── RECORD SET ──

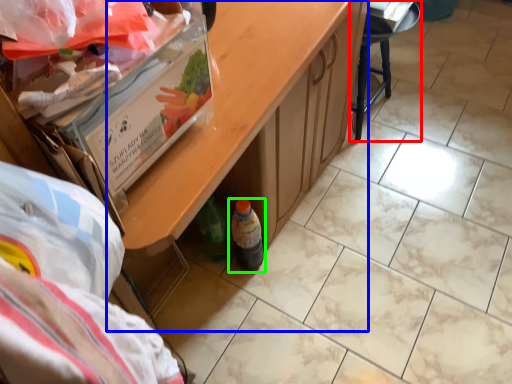
Question: Which object is positioned farthest from furniture (highlighted by a red box)? Select from table (highlighted by a blue box) and bottle (highlighted by a green box).

Choices:
 (A) table
 (B) bottle

Answer: (B)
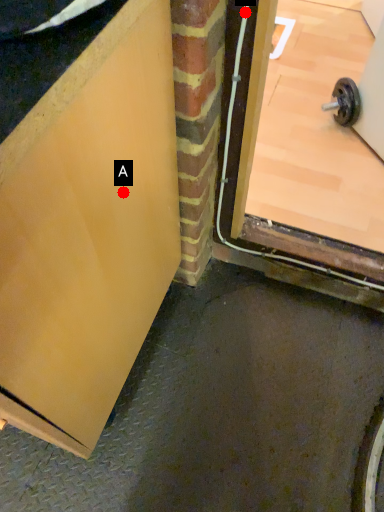
Question: Two points are circled on the image, labeled by A and B beside each circle. Which point is closer to the camera?

Choices:
 (A) A is closer
 (B) B is closer

Answer: (A)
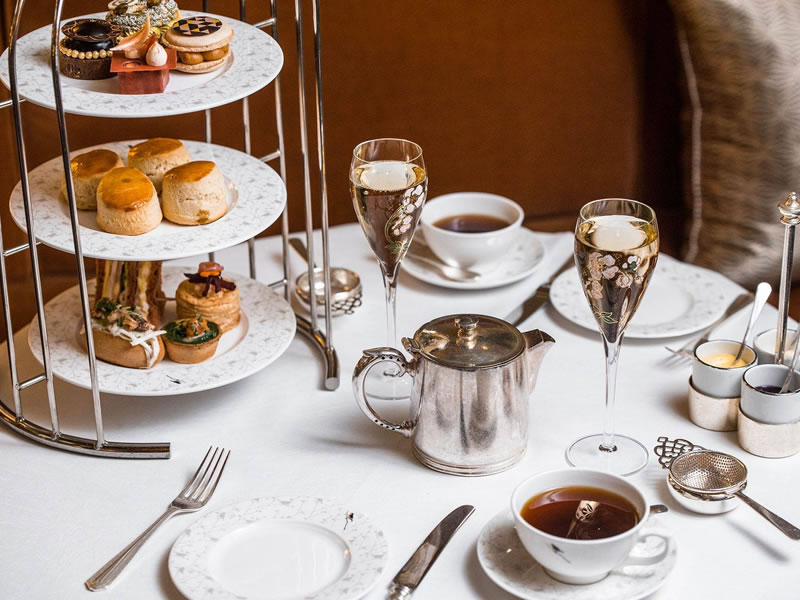
At what (x,y) coordinates should I click in order to perform the action: click on fork. Please return your answer as a coordinate pair (x, y). This screenshot has height=600, width=800. Looking at the image, I should click on (202, 479).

───

Report every line from the saved entries above that contains the string "Question", matching case exactly.

*FINISHED ANSWER*
Question: Which object is positioned farthest from furniture (highlighted by a red box)? Select from table (highlighted by a blue box) and bottle (highlighted by a green box).
Question: Two points are circled on the image, labeled by A and B beside each circle. Which point is closer to the camera?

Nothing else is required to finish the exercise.